Detected change data
───
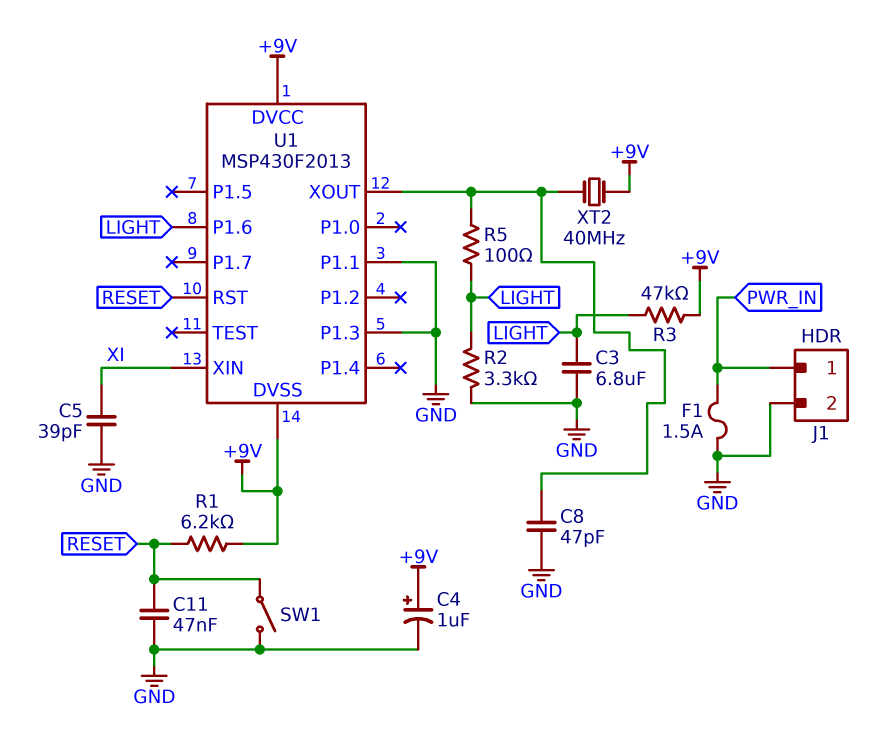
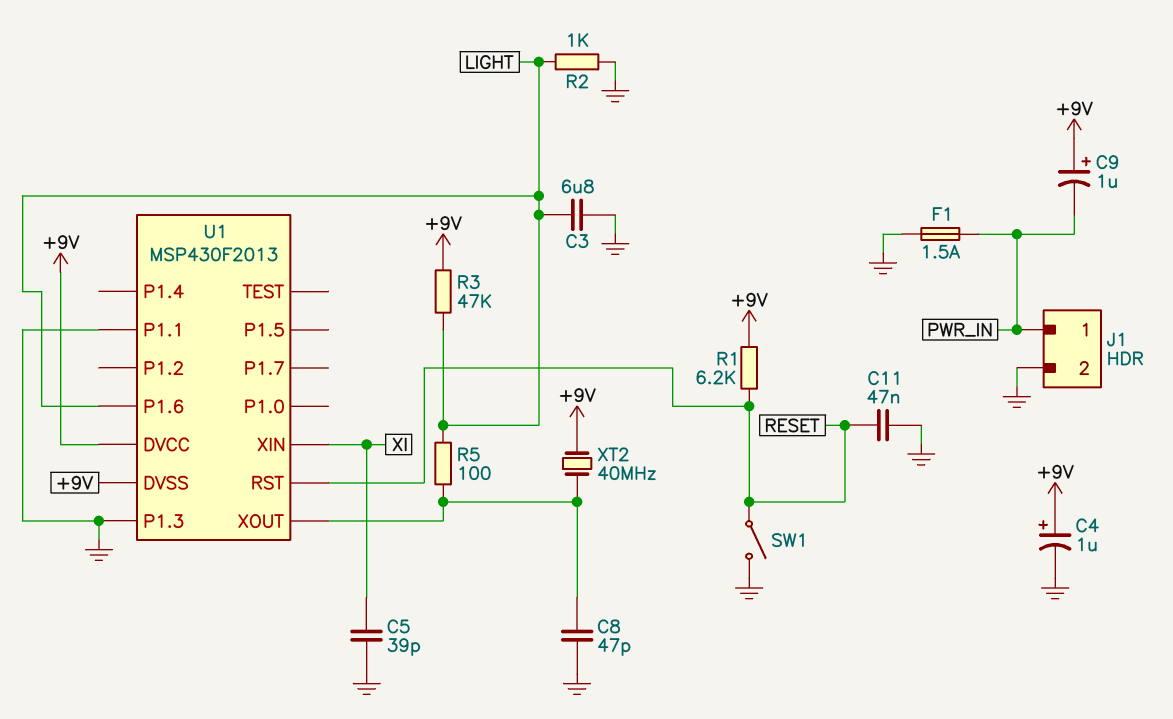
C9: none -> 1uF (plus +9V, minus PWR_IN)
R2: 3.3k (GND, LIGHT) -> 1k (GND, LIGHT)

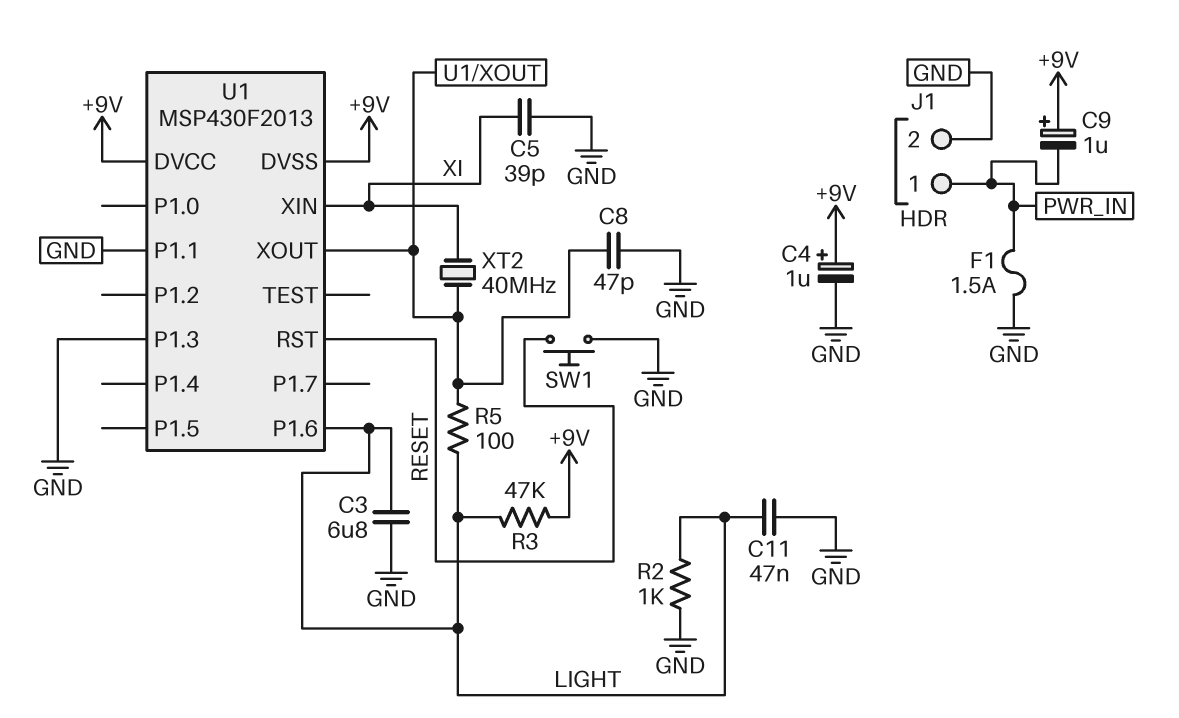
C11: 47nF (GND, RESET) -> 47nF (GND, LIGHT)
R1: 6.2k (+9V, RESET) -> none
SW1: switch (GND, RESET) -> button (GND, RESET)
XT2: 40MHz (+9V, U1/XOUT) -> 40MHz (U1/XOUT, XI)

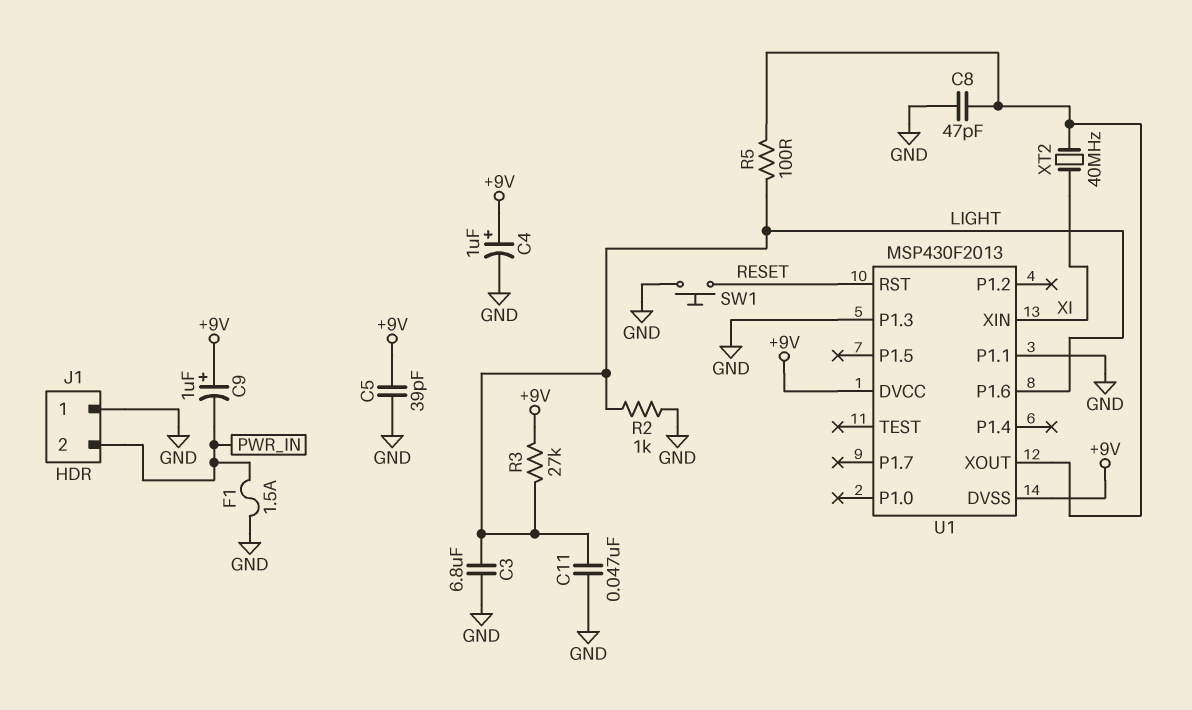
C5: 39pF (GND, XI) -> 39pF (+9V, GND)
J1 pin 1: PWR_IN -> GND
J1 pin 2: GND -> PWR_IN
R3: 47k (+9V, LIGHT) -> 27k (+9V, LIGHT)

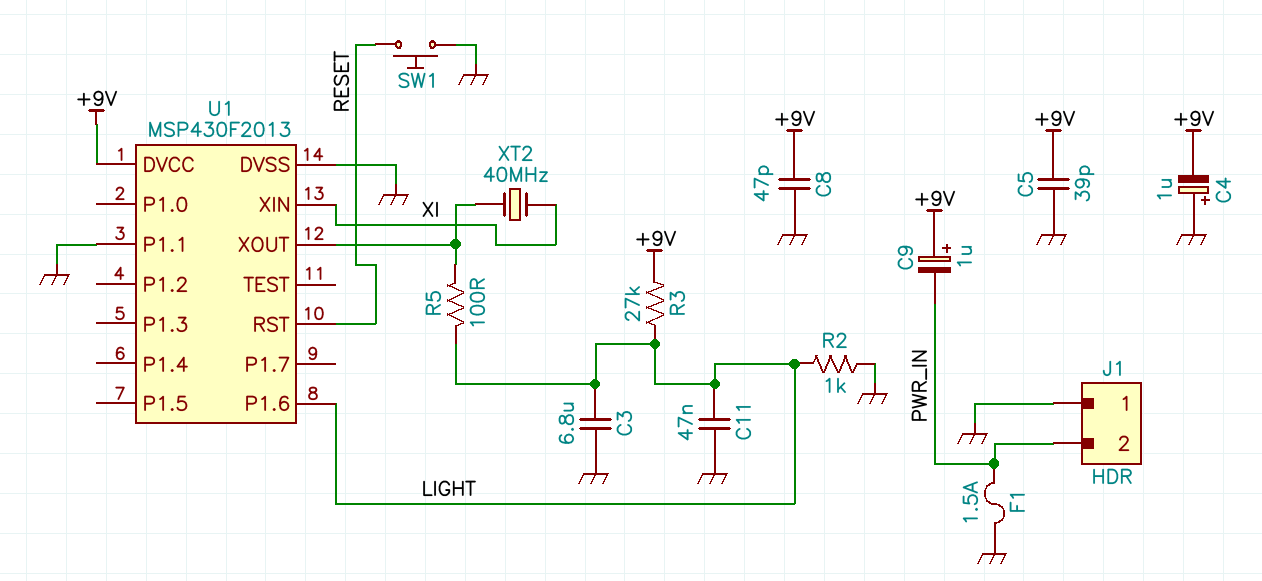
C4: 1uF (plus +9V, minus GND) -> 1uF (plus GND, minus +9V)
C8: 47pF (GND, U1/XOUT) -> 47pF (+9V, GND)
U1 pin DVSS: +9V -> GND
U1 pin P1.3: GND -> none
───
Count the lines of the data that include the string "minus", and give only that number.

2